Scanning the entries below, copy every line that contains the word "white".

§ RECORDS SHOWN:
╔══
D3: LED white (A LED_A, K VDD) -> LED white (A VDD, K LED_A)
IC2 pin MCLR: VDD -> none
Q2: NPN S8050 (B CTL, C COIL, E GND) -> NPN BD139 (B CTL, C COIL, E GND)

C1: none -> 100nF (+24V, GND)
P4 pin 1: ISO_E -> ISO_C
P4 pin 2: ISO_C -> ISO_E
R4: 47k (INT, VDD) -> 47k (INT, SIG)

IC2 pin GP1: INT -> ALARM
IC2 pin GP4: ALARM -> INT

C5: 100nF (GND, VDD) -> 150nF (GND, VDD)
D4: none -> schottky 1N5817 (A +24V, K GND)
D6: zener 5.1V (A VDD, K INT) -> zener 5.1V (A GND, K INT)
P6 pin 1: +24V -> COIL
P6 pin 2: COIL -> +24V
╚══
╔══
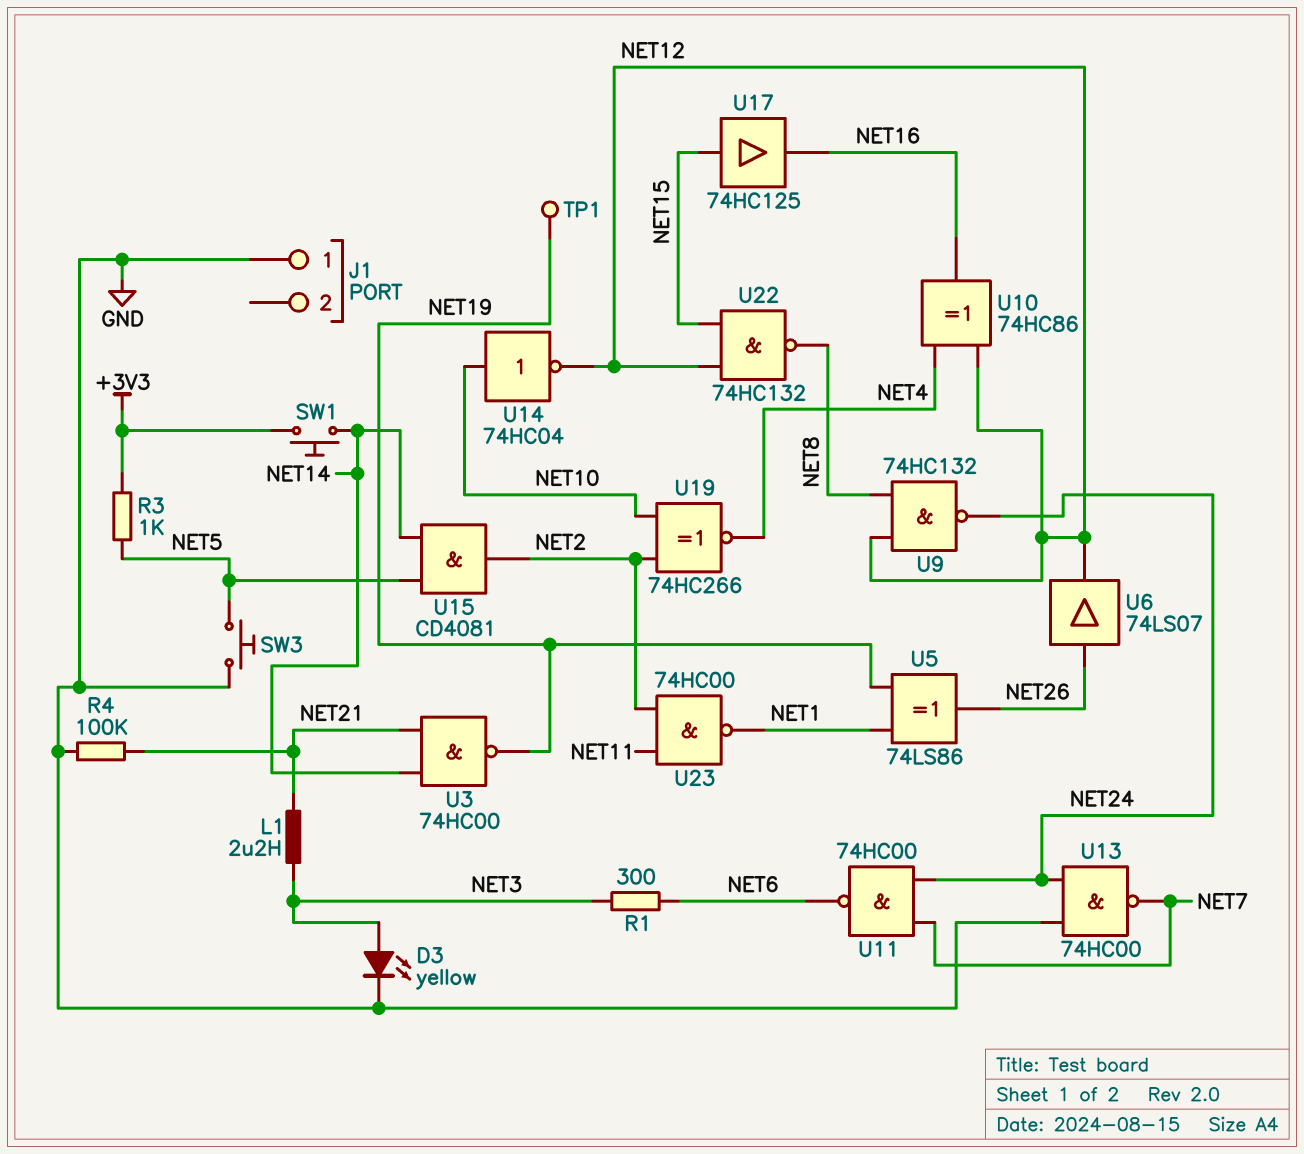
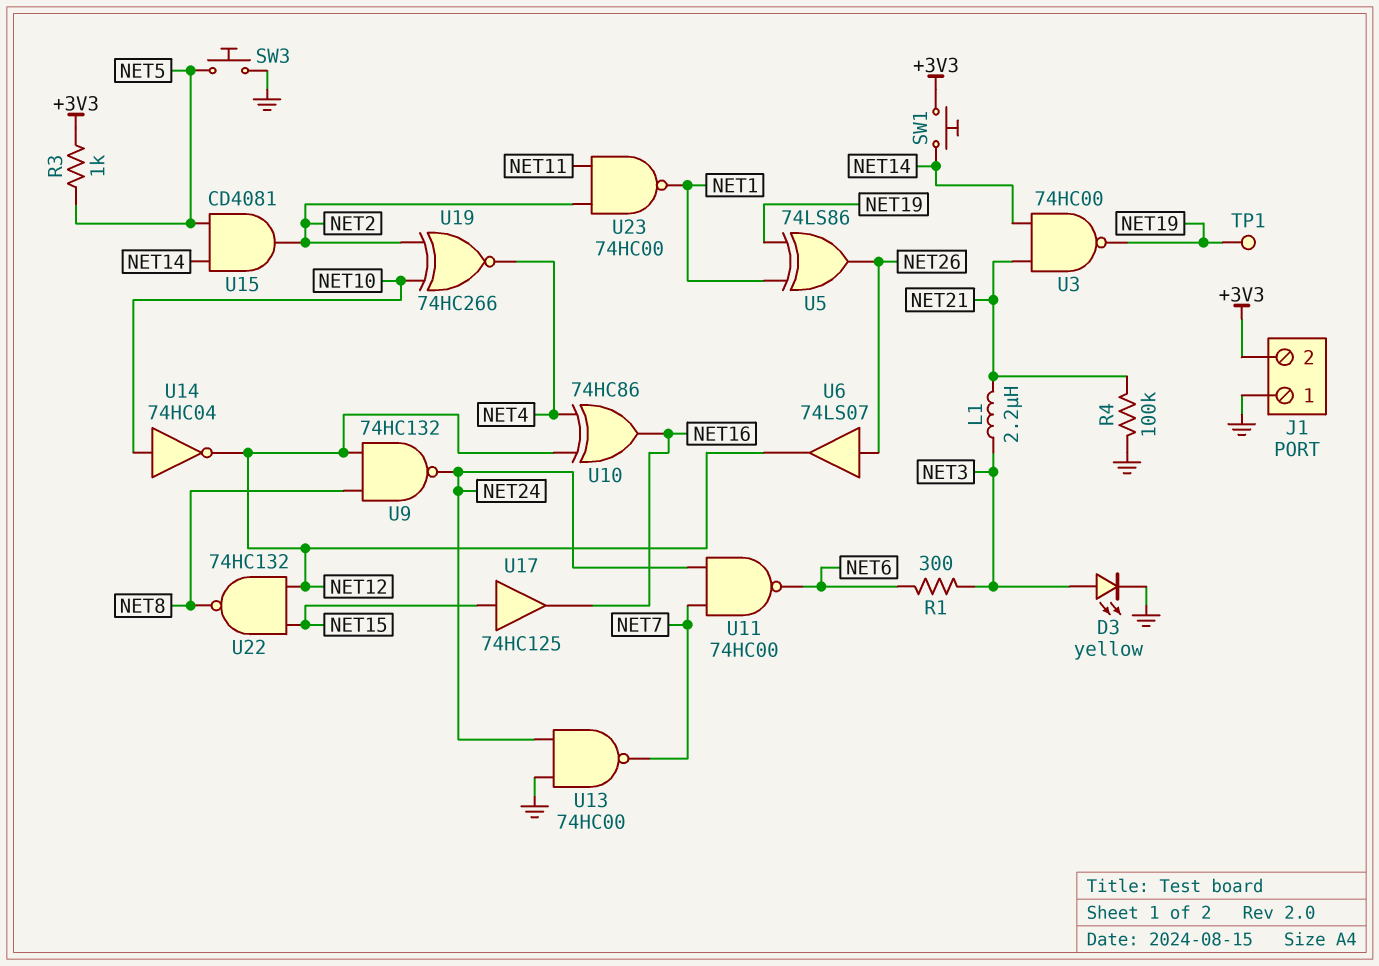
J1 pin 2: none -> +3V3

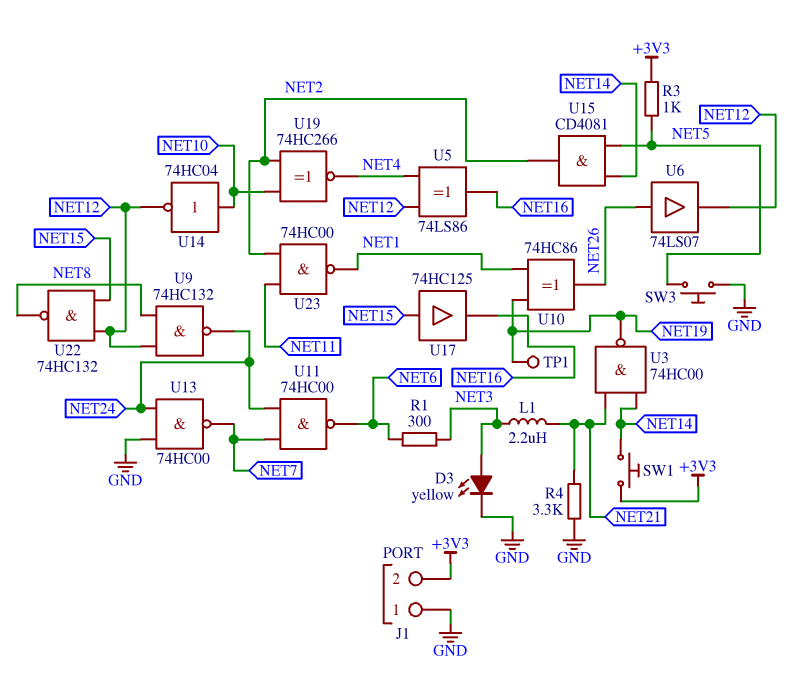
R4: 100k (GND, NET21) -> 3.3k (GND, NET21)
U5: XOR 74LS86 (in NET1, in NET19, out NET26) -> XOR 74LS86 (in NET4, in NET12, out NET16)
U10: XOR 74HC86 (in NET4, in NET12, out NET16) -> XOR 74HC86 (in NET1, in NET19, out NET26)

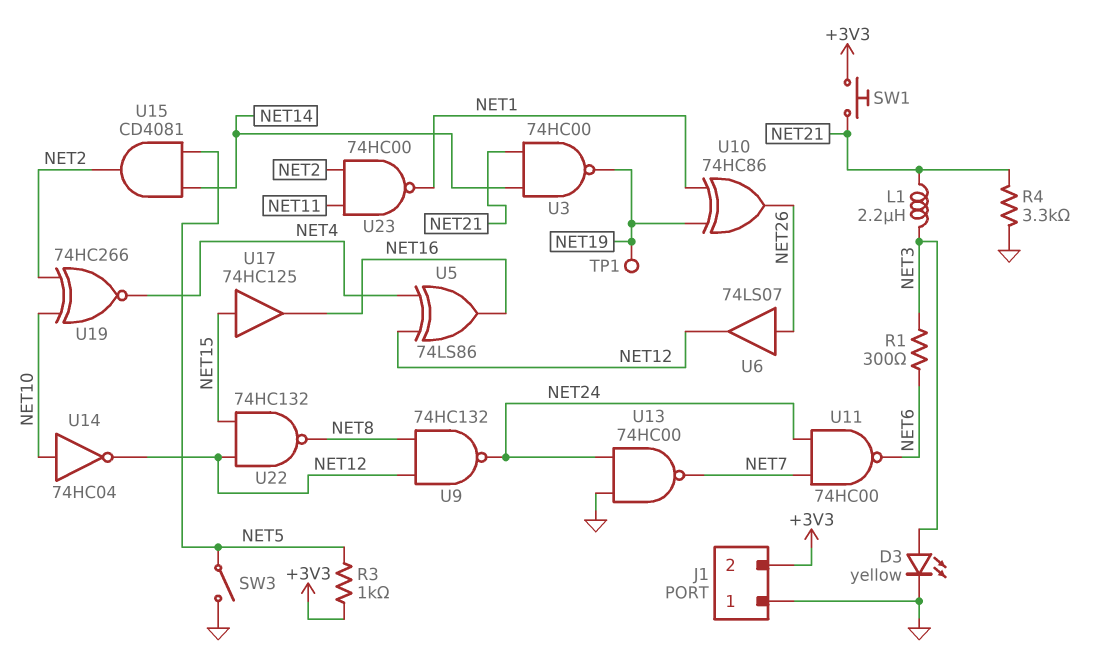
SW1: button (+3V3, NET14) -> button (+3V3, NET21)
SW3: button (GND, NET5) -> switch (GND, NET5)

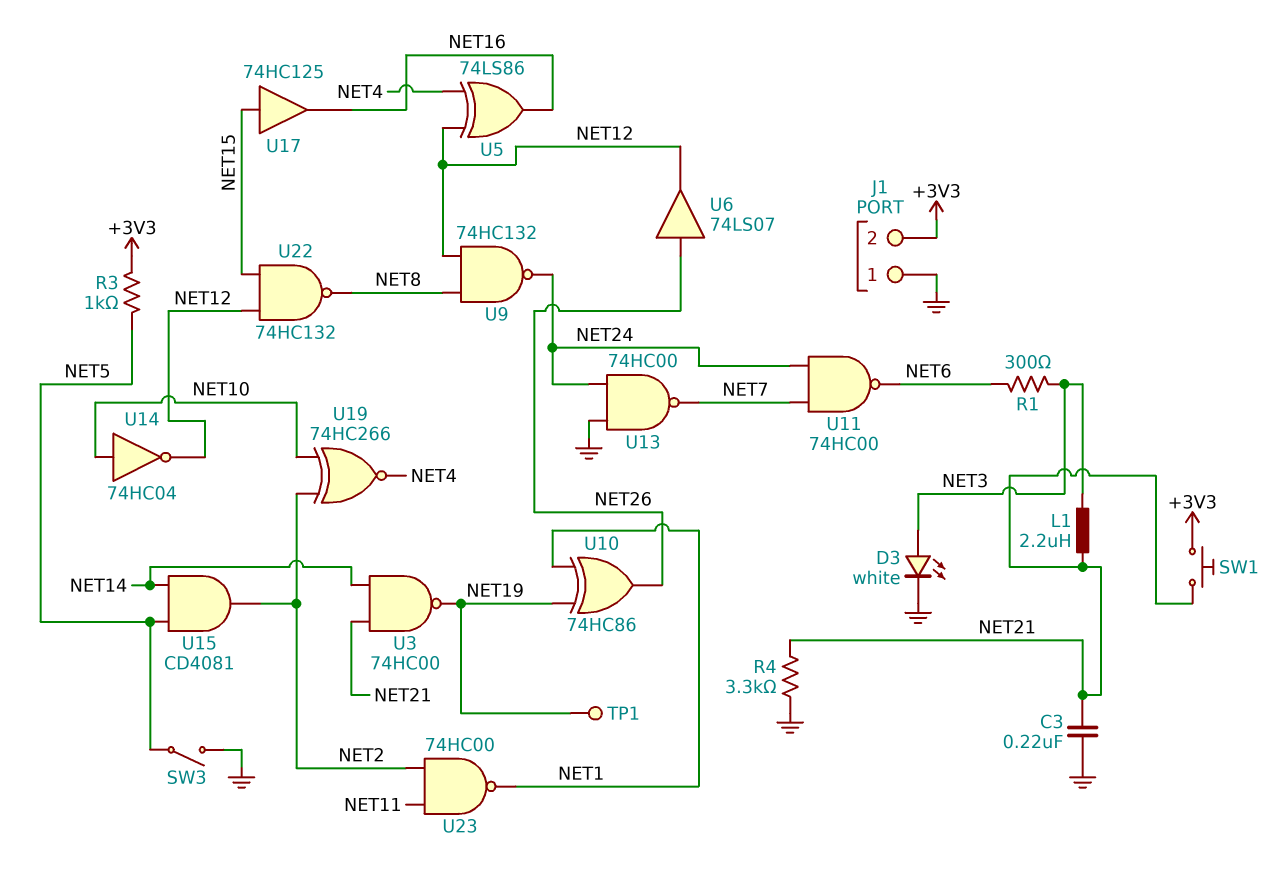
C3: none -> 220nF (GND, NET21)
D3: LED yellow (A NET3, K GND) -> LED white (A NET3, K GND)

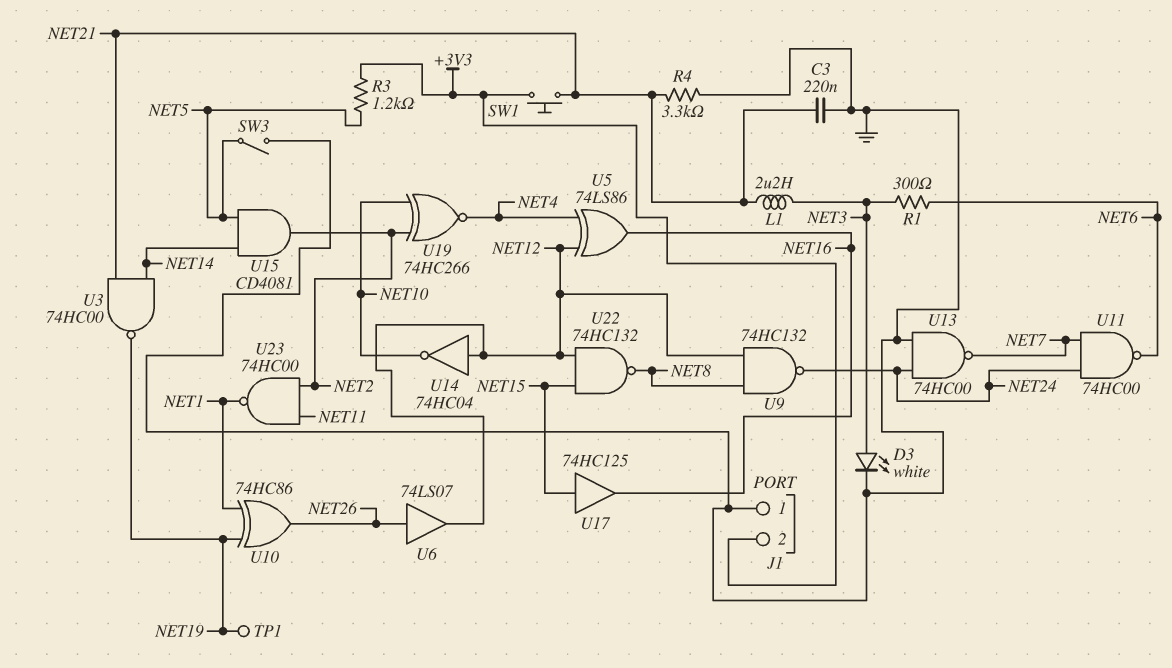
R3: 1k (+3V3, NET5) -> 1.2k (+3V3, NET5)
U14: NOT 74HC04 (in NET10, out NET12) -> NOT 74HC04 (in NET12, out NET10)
╚══
§ RESPONSE TO THE TASK:
D3: LED white (A LED_A, K VDD) -> LED white (A VDD, K LED_A)
D3: LED yellow (A NET3, K GND) -> LED white (A NET3, K GND)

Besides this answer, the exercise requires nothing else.